Exercise directions: Could the records be returned exactly, with the pictures left out?

(Records from a data source)
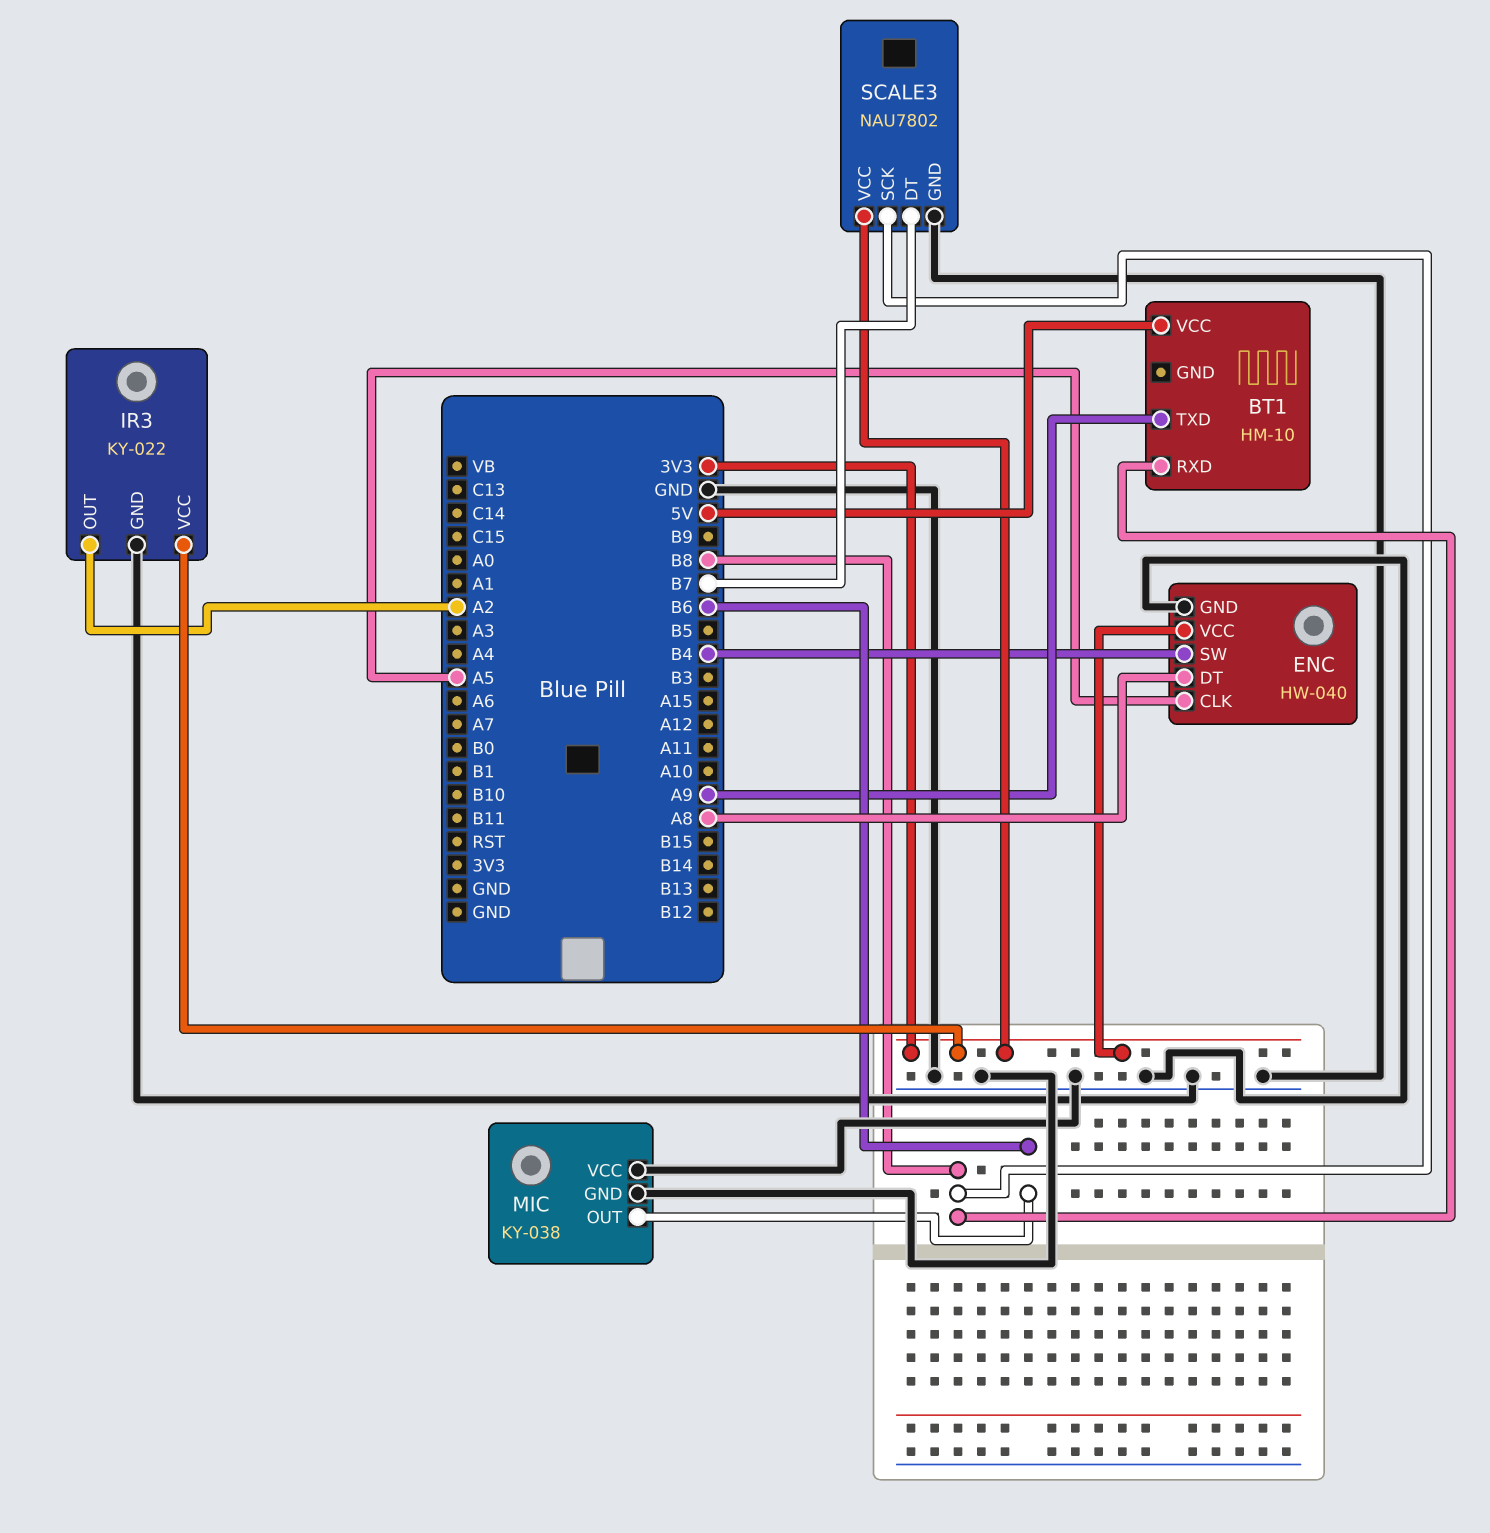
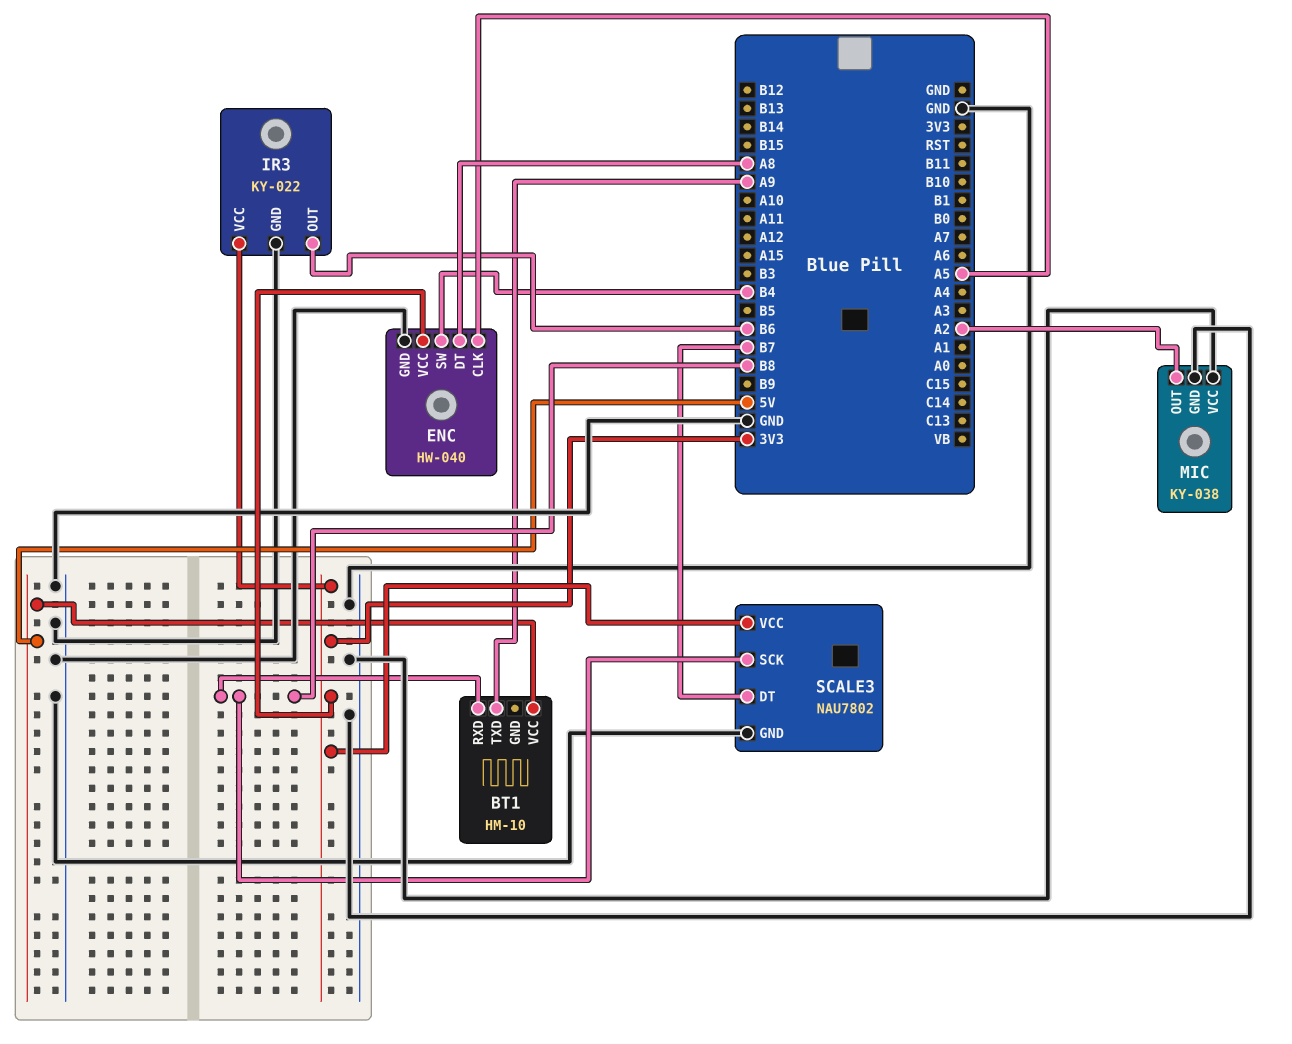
IR3 pin OUT: A2 -> B6
MIC pin OUT: B6 -> A2

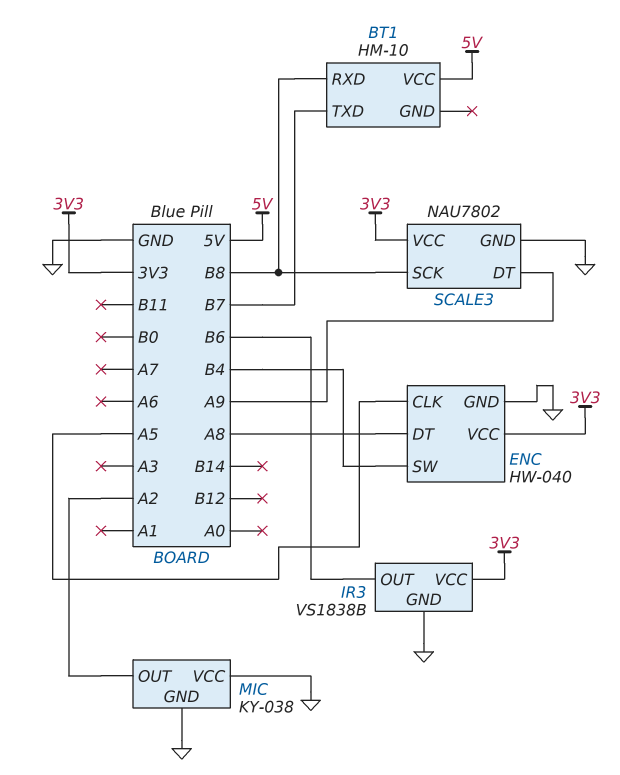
BT1 pin TXD: A9 -> B7
IR3: KY-022 -> VS1838B
SCALE3 pin DT: B7 -> A9

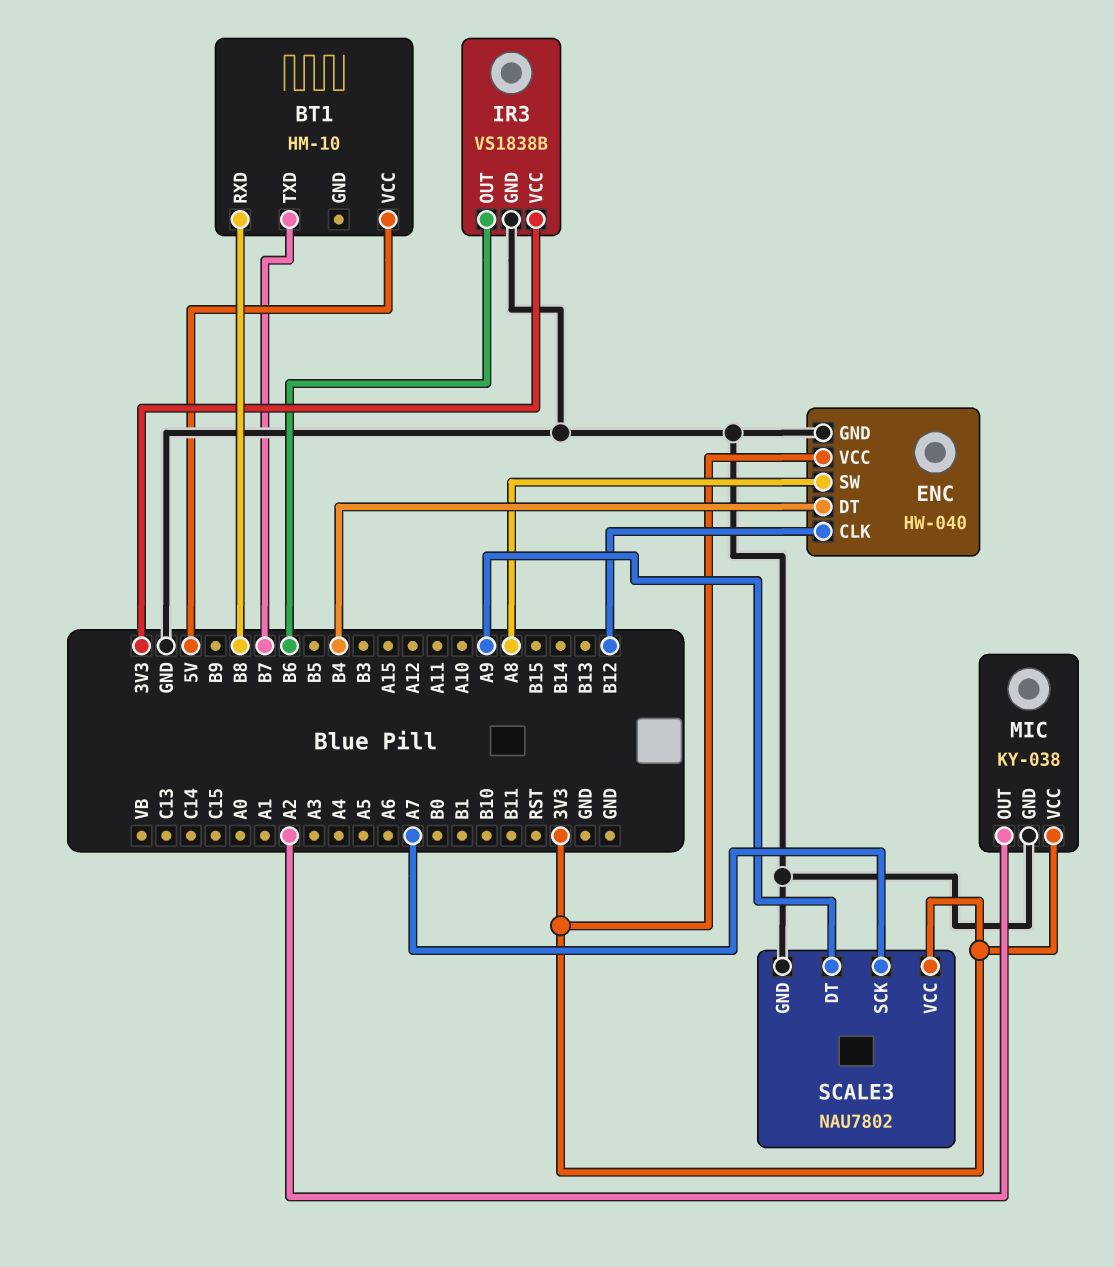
ENC pin CLK: A5 -> B12
ENC pin DT: A8 -> B4
ENC pin SW: B4 -> A8
MIC pin VCC: GND -> 3V3
SCALE3 pin SCK: B8 -> A7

Result for this exercise:
IR3 pin OUT: A2 -> B6
MIC pin OUT: B6 -> A2

BT1 pin TXD: A9 -> B7
IR3: KY-022 -> VS1838B
SCALE3 pin DT: B7 -> A9

ENC pin CLK: A5 -> B12
ENC pin DT: A8 -> B4
ENC pin SW: B4 -> A8
MIC pin VCC: GND -> 3V3
SCALE3 pin SCK: B8 -> A7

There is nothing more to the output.